Given information:
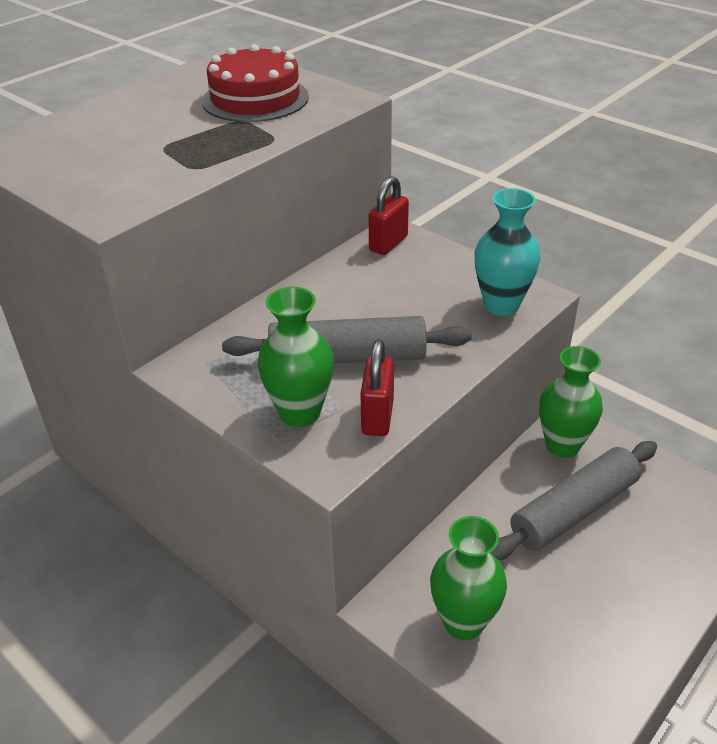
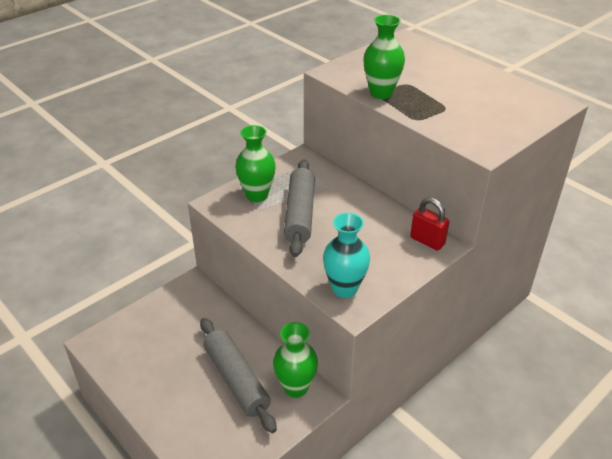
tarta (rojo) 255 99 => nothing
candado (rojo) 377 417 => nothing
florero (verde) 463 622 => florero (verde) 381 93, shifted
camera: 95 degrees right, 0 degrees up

Work order:
Quote all the lines above exactly as given. Do not include the pictures.

Exercise response:
tarta (rojo) 255 99 => nothing
candado (rojo) 377 417 => nothing
florero (verde) 463 622 => florero (verde) 381 93, shifted
camera: 95 degrees right, 0 degrees up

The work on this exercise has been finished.